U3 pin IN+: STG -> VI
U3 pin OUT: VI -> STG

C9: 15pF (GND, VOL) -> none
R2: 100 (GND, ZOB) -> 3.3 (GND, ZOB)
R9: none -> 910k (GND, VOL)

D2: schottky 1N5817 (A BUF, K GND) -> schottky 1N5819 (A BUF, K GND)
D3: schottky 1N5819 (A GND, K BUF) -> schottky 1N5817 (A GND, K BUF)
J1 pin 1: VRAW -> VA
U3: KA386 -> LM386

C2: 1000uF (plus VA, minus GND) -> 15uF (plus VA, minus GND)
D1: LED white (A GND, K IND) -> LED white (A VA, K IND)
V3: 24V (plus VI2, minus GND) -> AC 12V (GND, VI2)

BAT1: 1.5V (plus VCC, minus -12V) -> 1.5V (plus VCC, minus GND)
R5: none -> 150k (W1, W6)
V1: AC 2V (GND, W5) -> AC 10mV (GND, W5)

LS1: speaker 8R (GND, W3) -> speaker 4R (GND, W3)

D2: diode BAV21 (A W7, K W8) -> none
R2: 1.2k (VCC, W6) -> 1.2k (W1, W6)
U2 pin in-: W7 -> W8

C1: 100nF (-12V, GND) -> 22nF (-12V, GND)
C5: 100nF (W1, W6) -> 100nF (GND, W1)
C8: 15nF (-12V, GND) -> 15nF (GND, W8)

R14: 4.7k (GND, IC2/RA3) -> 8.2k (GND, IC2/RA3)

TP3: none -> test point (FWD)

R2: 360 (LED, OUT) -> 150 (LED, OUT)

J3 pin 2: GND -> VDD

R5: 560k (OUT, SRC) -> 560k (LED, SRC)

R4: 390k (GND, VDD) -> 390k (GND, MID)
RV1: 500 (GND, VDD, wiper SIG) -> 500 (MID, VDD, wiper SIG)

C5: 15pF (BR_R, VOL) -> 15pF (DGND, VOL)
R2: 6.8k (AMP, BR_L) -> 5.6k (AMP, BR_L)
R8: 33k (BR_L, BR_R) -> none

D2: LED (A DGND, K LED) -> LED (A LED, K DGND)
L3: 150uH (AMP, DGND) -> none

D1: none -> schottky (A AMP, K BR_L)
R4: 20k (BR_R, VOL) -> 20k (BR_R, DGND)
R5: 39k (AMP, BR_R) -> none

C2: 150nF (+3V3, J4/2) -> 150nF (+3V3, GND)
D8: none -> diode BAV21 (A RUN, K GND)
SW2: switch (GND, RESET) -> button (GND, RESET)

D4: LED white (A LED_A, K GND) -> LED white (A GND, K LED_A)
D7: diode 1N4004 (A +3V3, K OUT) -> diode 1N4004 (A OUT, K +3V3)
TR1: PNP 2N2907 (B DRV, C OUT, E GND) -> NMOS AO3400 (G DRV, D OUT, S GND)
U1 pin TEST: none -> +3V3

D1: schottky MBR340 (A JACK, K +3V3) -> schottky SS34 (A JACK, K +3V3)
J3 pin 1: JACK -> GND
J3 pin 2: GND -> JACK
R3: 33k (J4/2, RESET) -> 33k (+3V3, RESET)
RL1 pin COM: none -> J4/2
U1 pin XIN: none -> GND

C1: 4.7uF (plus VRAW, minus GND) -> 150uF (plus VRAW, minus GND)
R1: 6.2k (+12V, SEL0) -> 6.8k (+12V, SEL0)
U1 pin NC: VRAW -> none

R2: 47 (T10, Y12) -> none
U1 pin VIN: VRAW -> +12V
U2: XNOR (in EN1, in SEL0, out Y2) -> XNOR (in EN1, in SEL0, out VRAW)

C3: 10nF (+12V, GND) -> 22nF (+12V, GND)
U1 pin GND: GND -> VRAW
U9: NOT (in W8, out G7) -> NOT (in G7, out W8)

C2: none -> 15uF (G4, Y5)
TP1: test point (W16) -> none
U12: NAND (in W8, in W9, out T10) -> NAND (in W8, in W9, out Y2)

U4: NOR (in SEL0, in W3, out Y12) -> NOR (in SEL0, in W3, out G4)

### DIRECTIONS FOR THIS TASK
Reproduce the data, keeping every line exactly the same.

### THE ANSWER
U3 pin IN+: STG -> VI
U3 pin OUT: VI -> STG

C9: 15pF (GND, VOL) -> none
R2: 100 (GND, ZOB) -> 3.3 (GND, ZOB)
R9: none -> 910k (GND, VOL)

D2: schottky 1N5817 (A BUF, K GND) -> schottky 1N5819 (A BUF, K GND)
D3: schottky 1N5819 (A GND, K BUF) -> schottky 1N5817 (A GND, K BUF)
J1 pin 1: VRAW -> VA
U3: KA386 -> LM386

C2: 1000uF (plus VA, minus GND) -> 15uF (plus VA, minus GND)
D1: LED white (A GND, K IND) -> LED white (A VA, K IND)
V3: 24V (plus VI2, minus GND) -> AC 12V (GND, VI2)

BAT1: 1.5V (plus VCC, minus -12V) -> 1.5V (plus VCC, minus GND)
R5: none -> 150k (W1, W6)
V1: AC 2V (GND, W5) -> AC 10mV (GND, W5)

LS1: speaker 8R (GND, W3) -> speaker 4R (GND, W3)

D2: diode BAV21 (A W7, K W8) -> none
R2: 1.2k (VCC, W6) -> 1.2k (W1, W6)
U2 pin in-: W7 -> W8

C1: 100nF (-12V, GND) -> 22nF (-12V, GND)
C5: 100nF (W1, W6) -> 100nF (GND, W1)
C8: 15nF (-12V, GND) -> 15nF (GND, W8)

R14: 4.7k (GND, IC2/RA3) -> 8.2k (GND, IC2/RA3)

TP3: none -> test point (FWD)

R2: 360 (LED, OUT) -> 150 (LED, OUT)

J3 pin 2: GND -> VDD

R5: 560k (OUT, SRC) -> 560k (LED, SRC)

R4: 390k (GND, VDD) -> 390k (GND, MID)
RV1: 500 (GND, VDD, wiper SIG) -> 500 (MID, VDD, wiper SIG)

C5: 15pF (BR_R, VOL) -> 15pF (DGND, VOL)
R2: 6.8k (AMP, BR_L) -> 5.6k (AMP, BR_L)
R8: 33k (BR_L, BR_R) -> none

D2: LED (A DGND, K LED) -> LED (A LED, K DGND)
L3: 150uH (AMP, DGND) -> none

D1: none -> schottky (A AMP, K BR_L)
R4: 20k (BR_R, VOL) -> 20k (BR_R, DGND)
R5: 39k (AMP, BR_R) -> none

C2: 150nF (+3V3, J4/2) -> 150nF (+3V3, GND)
D8: none -> diode BAV21 (A RUN, K GND)
SW2: switch (GND, RESET) -> button (GND, RESET)

D4: LED white (A LED_A, K GND) -> LED white (A GND, K LED_A)
D7: diode 1N4004 (A +3V3, K OUT) -> diode 1N4004 (A OUT, K +3V3)
TR1: PNP 2N2907 (B DRV, C OUT, E GND) -> NMOS AO3400 (G DRV, D OUT, S GND)
U1 pin TEST: none -> +3V3

D1: schottky MBR340 (A JACK, K +3V3) -> schottky SS34 (A JACK, K +3V3)
J3 pin 1: JACK -> GND
J3 pin 2: GND -> JACK
R3: 33k (J4/2, RESET) -> 33k (+3V3, RESET)
RL1 pin COM: none -> J4/2
U1 pin XIN: none -> GND

C1: 4.7uF (plus VRAW, minus GND) -> 150uF (plus VRAW, minus GND)
R1: 6.2k (+12V, SEL0) -> 6.8k (+12V, SEL0)
U1 pin NC: VRAW -> none

R2: 47 (T10, Y12) -> none
U1 pin VIN: VRAW -> +12V
U2: XNOR (in EN1, in SEL0, out Y2) -> XNOR (in EN1, in SEL0, out VRAW)

C3: 10nF (+12V, GND) -> 22nF (+12V, GND)
U1 pin GND: GND -> VRAW
U9: NOT (in W8, out G7) -> NOT (in G7, out W8)

C2: none -> 15uF (G4, Y5)
TP1: test point (W16) -> none
U12: NAND (in W8, in W9, out T10) -> NAND (in W8, in W9, out Y2)

U4: NOR (in SEL0, in W3, out Y12) -> NOR (in SEL0, in W3, out G4)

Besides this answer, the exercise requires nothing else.